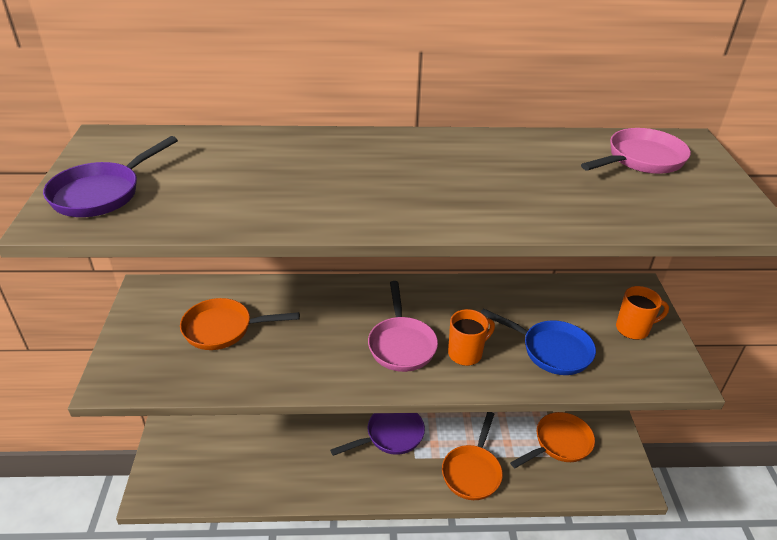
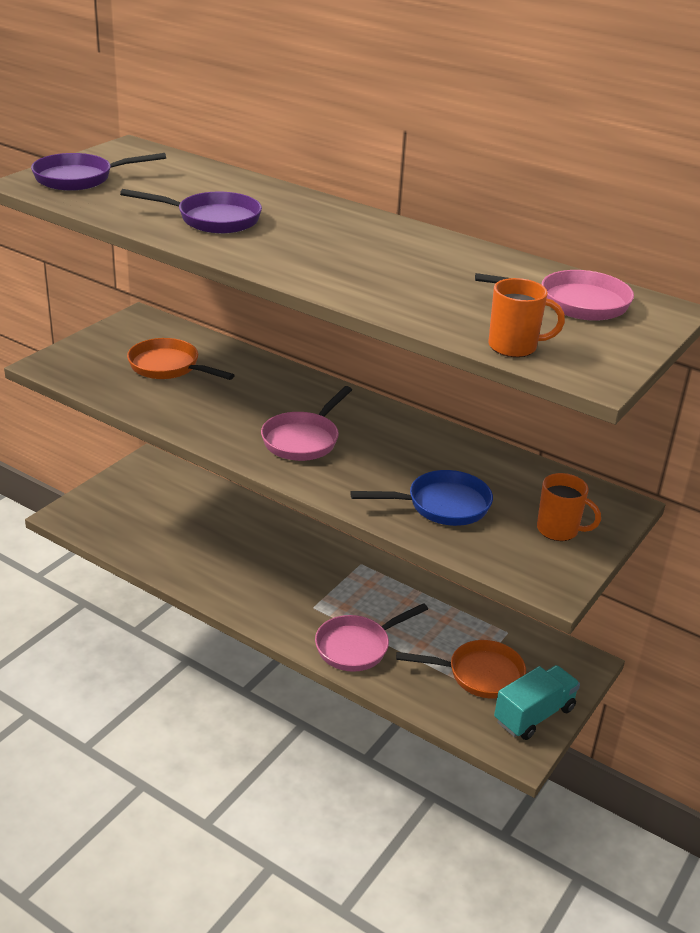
camera: 35 degrees right, 5 degrees down
(390, 435) = (309, 579): purple pan -> purple pan (212, 219)
(466, 353) = (354, 471): orange mug -> orange mug (514, 347)
(472, 471) = (357, 646): orange pan -> pink pan
(551, 350) = (442, 505): blue pan -> blue pan turned 75 degrees counterclockwise
(615, 453) = (534, 715): none -> turquoise truck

ACTIVITY » Take every entry above and transcribe it exactly, with no pictures in the copy.

SOLVED PROBLEM »
camera: 35 degrees right, 5 degrees down
(390, 435) = (309, 579): purple pan -> purple pan (212, 219)
(466, 353) = (354, 471): orange mug -> orange mug (514, 347)
(472, 471) = (357, 646): orange pan -> pink pan
(551, 350) = (442, 505): blue pan -> blue pan turned 75 degrees counterclockwise
(615, 453) = (534, 715): none -> turquoise truck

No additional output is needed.